╔══
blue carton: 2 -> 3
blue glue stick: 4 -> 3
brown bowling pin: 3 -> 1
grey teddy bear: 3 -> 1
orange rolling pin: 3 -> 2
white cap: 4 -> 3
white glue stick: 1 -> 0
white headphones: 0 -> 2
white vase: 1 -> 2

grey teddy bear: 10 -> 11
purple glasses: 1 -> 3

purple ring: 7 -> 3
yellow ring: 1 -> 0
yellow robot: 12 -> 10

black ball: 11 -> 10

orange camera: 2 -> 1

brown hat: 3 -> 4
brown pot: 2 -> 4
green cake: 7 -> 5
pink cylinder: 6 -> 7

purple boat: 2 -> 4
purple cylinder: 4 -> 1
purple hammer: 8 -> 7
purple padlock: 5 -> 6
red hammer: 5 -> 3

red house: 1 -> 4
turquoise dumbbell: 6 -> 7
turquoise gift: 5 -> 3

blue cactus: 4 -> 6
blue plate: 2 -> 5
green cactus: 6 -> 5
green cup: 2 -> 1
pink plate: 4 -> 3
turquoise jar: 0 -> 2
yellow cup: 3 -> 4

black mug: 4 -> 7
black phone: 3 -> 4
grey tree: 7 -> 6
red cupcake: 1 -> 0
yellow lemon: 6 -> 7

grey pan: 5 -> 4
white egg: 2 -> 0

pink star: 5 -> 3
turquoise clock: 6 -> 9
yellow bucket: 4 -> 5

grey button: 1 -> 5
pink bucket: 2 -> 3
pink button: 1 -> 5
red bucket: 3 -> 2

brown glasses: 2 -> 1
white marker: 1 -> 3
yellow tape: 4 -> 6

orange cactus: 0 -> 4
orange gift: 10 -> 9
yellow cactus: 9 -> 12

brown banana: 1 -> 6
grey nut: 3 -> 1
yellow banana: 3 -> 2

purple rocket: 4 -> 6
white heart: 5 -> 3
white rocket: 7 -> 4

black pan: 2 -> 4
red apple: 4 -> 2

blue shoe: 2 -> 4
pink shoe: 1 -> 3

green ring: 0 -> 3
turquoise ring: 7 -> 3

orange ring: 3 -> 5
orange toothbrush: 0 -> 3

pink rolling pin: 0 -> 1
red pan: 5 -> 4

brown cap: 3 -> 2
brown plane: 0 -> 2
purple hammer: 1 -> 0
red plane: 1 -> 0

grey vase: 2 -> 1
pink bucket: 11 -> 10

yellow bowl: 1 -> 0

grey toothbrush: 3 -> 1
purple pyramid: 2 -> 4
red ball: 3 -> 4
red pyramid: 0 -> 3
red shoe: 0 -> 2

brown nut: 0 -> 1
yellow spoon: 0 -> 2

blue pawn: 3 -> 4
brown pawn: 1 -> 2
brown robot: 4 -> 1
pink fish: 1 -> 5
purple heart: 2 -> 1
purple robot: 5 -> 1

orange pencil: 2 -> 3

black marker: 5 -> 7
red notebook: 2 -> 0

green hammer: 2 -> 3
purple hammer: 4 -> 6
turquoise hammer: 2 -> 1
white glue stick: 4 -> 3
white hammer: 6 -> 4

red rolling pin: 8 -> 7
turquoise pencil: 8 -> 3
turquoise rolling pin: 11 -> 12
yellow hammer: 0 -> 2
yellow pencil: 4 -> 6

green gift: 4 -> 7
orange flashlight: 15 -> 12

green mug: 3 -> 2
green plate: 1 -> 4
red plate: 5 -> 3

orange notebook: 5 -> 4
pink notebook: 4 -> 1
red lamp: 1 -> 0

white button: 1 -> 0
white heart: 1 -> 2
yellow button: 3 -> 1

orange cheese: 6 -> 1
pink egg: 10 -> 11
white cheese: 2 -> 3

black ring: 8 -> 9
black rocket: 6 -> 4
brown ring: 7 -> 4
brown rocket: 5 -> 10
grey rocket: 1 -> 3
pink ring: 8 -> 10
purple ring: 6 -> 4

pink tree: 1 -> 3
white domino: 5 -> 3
╚══
▸ Description of the task:
Look above for the line with "white glue stick: 1 -> 0"; retype exactly that line, every line after it up to the line with "green gift: 4 -> 7", and that line too, nothing else.

▸ Completed task:
white glue stick: 1 -> 0
white headphones: 0 -> 2
white vase: 1 -> 2

grey teddy bear: 10 -> 11
purple glasses: 1 -> 3

purple ring: 7 -> 3
yellow ring: 1 -> 0
yellow robot: 12 -> 10

black ball: 11 -> 10

orange camera: 2 -> 1

brown hat: 3 -> 4
brown pot: 2 -> 4
green cake: 7 -> 5
pink cylinder: 6 -> 7

purple boat: 2 -> 4
purple cylinder: 4 -> 1
purple hammer: 8 -> 7
purple padlock: 5 -> 6
red hammer: 5 -> 3

red house: 1 -> 4
turquoise dumbbell: 6 -> 7
turquoise gift: 5 -> 3

blue cactus: 4 -> 6
blue plate: 2 -> 5
green cactus: 6 -> 5
green cup: 2 -> 1
pink plate: 4 -> 3
turquoise jar: 0 -> 2
yellow cup: 3 -> 4

black mug: 4 -> 7
black phone: 3 -> 4
grey tree: 7 -> 6
red cupcake: 1 -> 0
yellow lemon: 6 -> 7

grey pan: 5 -> 4
white egg: 2 -> 0

pink star: 5 -> 3
turquoise clock: 6 -> 9
yellow bucket: 4 -> 5

grey button: 1 -> 5
pink bucket: 2 -> 3
pink button: 1 -> 5
red bucket: 3 -> 2

brown glasses: 2 -> 1
white marker: 1 -> 3
yellow tape: 4 -> 6

orange cactus: 0 -> 4
orange gift: 10 -> 9
yellow cactus: 9 -> 12

brown banana: 1 -> 6
grey nut: 3 -> 1
yellow banana: 3 -> 2

purple rocket: 4 -> 6
white heart: 5 -> 3
white rocket: 7 -> 4

black pan: 2 -> 4
red apple: 4 -> 2

blue shoe: 2 -> 4
pink shoe: 1 -> 3

green ring: 0 -> 3
turquoise ring: 7 -> 3

orange ring: 3 -> 5
orange toothbrush: 0 -> 3

pink rolling pin: 0 -> 1
red pan: 5 -> 4

brown cap: 3 -> 2
brown plane: 0 -> 2
purple hammer: 1 -> 0
red plane: 1 -> 0

grey vase: 2 -> 1
pink bucket: 11 -> 10

yellow bowl: 1 -> 0

grey toothbrush: 3 -> 1
purple pyramid: 2 -> 4
red ball: 3 -> 4
red pyramid: 0 -> 3
red shoe: 0 -> 2

brown nut: 0 -> 1
yellow spoon: 0 -> 2

blue pawn: 3 -> 4
brown pawn: 1 -> 2
brown robot: 4 -> 1
pink fish: 1 -> 5
purple heart: 2 -> 1
purple robot: 5 -> 1

orange pencil: 2 -> 3

black marker: 5 -> 7
red notebook: 2 -> 0

green hammer: 2 -> 3
purple hammer: 4 -> 6
turquoise hammer: 2 -> 1
white glue stick: 4 -> 3
white hammer: 6 -> 4

red rolling pin: 8 -> 7
turquoise pencil: 8 -> 3
turquoise rolling pin: 11 -> 12
yellow hammer: 0 -> 2
yellow pencil: 4 -> 6

green gift: 4 -> 7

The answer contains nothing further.